Instruction >> All that should be output is the block of lines below from the line with "red line: (65, 168) -> (50, 145), moved" to the line with "green line: (149, 110) -> (118, 64), moved", both included, exactly as written.

---------- Data excerpts

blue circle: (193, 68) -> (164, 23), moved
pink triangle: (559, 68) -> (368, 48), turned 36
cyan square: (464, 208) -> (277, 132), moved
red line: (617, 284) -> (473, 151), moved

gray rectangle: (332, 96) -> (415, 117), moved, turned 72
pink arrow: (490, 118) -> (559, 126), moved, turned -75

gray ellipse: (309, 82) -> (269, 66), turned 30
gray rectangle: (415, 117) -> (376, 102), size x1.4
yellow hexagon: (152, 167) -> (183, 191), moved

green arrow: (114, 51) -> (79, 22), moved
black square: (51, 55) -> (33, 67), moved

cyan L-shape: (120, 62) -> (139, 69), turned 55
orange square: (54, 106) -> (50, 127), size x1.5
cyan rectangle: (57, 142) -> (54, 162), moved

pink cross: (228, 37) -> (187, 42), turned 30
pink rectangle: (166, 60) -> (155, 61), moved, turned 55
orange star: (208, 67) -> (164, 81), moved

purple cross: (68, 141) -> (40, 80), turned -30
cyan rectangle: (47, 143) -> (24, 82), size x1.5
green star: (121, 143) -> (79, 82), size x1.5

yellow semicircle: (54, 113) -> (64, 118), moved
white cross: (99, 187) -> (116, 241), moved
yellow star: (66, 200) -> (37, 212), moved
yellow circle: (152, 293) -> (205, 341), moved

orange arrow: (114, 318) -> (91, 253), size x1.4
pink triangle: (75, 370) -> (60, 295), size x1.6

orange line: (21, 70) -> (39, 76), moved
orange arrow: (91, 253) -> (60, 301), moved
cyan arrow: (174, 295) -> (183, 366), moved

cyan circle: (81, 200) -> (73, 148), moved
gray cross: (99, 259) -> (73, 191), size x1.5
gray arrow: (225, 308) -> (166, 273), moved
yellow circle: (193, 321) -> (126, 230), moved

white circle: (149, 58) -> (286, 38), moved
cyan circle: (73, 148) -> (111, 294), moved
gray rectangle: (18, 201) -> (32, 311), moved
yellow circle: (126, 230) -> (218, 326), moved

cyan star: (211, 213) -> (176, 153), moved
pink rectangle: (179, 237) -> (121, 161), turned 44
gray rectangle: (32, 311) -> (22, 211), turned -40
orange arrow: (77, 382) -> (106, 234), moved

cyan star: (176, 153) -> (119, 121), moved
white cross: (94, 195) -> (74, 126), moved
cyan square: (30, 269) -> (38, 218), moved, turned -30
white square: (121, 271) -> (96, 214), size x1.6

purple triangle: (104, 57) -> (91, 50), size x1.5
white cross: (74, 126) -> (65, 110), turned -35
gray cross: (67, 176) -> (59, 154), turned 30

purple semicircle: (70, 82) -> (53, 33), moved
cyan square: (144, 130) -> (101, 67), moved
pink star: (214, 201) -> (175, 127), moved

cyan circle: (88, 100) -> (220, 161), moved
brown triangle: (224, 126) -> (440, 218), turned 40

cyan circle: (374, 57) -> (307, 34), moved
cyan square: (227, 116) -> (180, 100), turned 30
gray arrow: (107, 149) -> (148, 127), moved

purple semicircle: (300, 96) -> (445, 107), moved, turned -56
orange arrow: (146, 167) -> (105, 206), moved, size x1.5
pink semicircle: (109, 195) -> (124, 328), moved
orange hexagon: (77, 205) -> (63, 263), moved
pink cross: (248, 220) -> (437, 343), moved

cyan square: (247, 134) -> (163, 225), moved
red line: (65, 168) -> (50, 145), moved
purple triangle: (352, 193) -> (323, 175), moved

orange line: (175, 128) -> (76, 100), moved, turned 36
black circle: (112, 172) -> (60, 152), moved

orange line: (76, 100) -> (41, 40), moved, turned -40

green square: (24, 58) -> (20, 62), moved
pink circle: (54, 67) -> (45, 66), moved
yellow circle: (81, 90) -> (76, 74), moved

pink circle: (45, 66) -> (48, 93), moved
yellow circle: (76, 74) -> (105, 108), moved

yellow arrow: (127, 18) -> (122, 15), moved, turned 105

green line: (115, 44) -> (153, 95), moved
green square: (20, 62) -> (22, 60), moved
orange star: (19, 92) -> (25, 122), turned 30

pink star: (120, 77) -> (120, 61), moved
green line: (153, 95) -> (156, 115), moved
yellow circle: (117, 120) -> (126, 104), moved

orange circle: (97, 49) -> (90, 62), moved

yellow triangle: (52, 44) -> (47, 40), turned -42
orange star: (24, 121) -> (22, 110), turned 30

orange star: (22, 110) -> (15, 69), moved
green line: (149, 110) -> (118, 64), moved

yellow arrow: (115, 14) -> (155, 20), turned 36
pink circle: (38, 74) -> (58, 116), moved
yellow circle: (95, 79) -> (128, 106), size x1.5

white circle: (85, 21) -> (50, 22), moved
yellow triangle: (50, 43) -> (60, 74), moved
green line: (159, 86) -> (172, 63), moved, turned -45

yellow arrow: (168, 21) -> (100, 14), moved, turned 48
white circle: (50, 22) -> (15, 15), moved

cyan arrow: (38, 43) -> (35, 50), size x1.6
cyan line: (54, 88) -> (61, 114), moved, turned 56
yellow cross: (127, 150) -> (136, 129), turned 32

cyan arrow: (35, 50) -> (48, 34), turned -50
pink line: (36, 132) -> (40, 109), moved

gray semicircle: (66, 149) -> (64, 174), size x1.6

--------------------

Exercise response >>
red line: (65, 168) -> (50, 145), moved
purple triangle: (352, 193) -> (323, 175), moved

orange line: (175, 128) -> (76, 100), moved, turned 36
black circle: (112, 172) -> (60, 152), moved

orange line: (76, 100) -> (41, 40), moved, turned -40

green square: (24, 58) -> (20, 62), moved
pink circle: (54, 67) -> (45, 66), moved
yellow circle: (81, 90) -> (76, 74), moved

pink circle: (45, 66) -> (48, 93), moved
yellow circle: (76, 74) -> (105, 108), moved

yellow arrow: (127, 18) -> (122, 15), moved, turned 105

green line: (115, 44) -> (153, 95), moved
green square: (20, 62) -> (22, 60), moved
orange star: (19, 92) -> (25, 122), turned 30

pink star: (120, 77) -> (120, 61), moved
green line: (153, 95) -> (156, 115), moved
yellow circle: (117, 120) -> (126, 104), moved

orange circle: (97, 49) -> (90, 62), moved

yellow triangle: (52, 44) -> (47, 40), turned -42
orange star: (24, 121) -> (22, 110), turned 30

orange star: (22, 110) -> (15, 69), moved
green line: (149, 110) -> (118, 64), moved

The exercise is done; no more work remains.